_Task item:_
Every line from the one containing "outer.pptx: [178,281,200,309] ->" to the one containing "quote4: [370,476,399,498] ->" in the records below, both included, must be set down exactly, and no other line.

Start of Available data

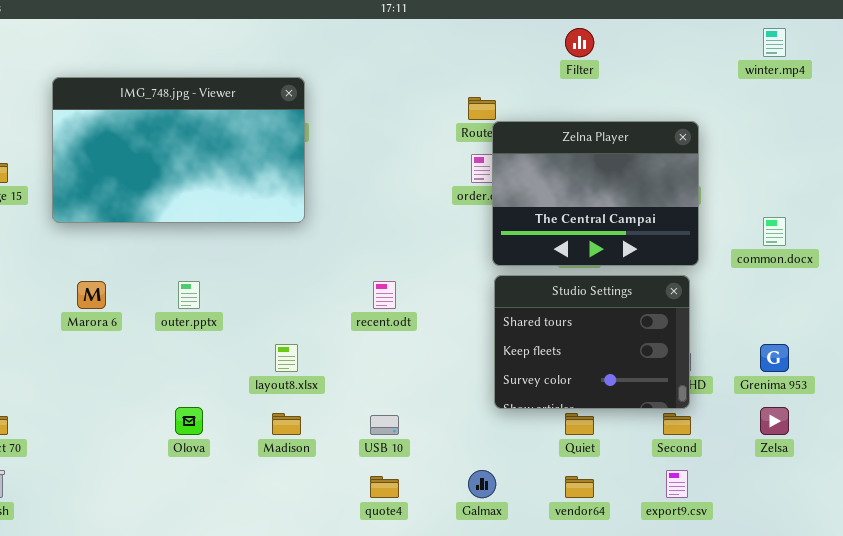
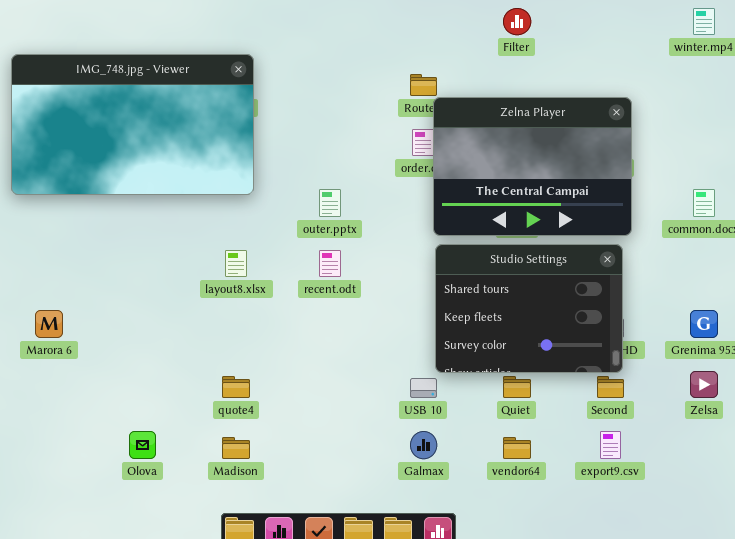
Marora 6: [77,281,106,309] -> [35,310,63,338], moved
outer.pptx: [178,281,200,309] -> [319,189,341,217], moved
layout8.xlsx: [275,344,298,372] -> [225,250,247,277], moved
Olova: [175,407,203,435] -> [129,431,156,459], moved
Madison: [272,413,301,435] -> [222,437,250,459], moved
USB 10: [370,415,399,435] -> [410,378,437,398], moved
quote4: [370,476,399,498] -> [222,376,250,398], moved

End of Available data
Start of Available data

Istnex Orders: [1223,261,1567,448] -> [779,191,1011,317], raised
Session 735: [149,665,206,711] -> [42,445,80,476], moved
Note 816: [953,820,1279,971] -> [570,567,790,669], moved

End of Available data

_Task solution:_
outer.pptx: [178,281,200,309] -> [319,189,341,217], moved
layout8.xlsx: [275,344,298,372] -> [225,250,247,277], moved
Olova: [175,407,203,435] -> [129,431,156,459], moved
Madison: [272,413,301,435] -> [222,437,250,459], moved
USB 10: [370,415,399,435] -> [410,378,437,398], moved
quote4: [370,476,399,498] -> [222,376,250,398], moved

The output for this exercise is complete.